Task requirements: An exact reproduction of the lines from the one with "none -> golden plant pot <142,382,219,474>" to the end of the data below is required. No other lines may be included.

Data section:
*** Block opens ***

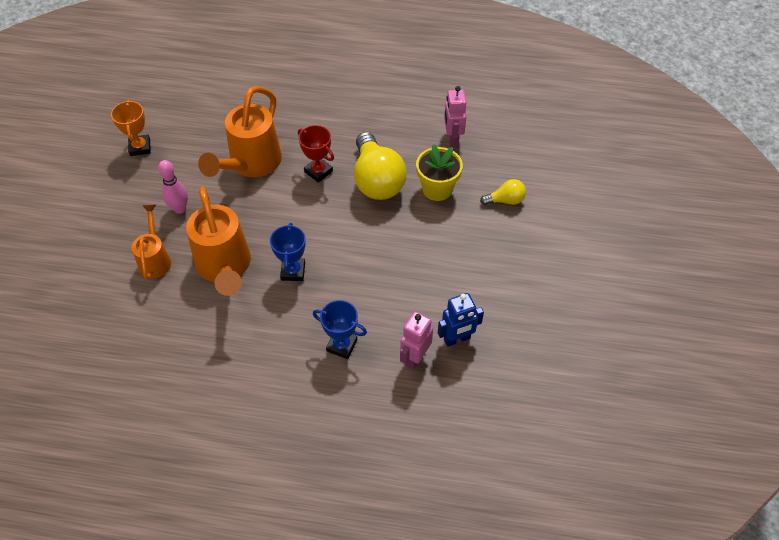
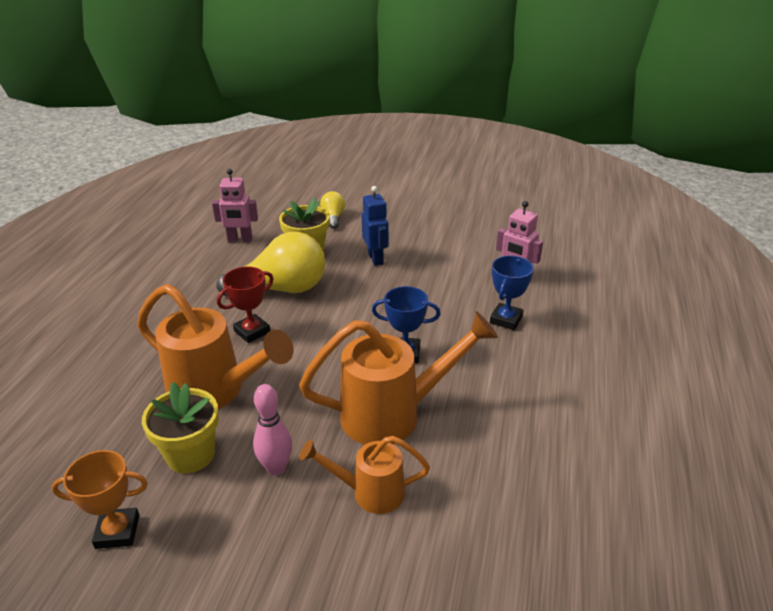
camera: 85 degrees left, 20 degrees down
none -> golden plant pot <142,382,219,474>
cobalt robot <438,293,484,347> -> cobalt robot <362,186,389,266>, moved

*** Block closes ***

Response for this exercise:
none -> golden plant pot <142,382,219,474>
cobalt robot <438,293,484,347> -> cobalt robot <362,186,389,266>, moved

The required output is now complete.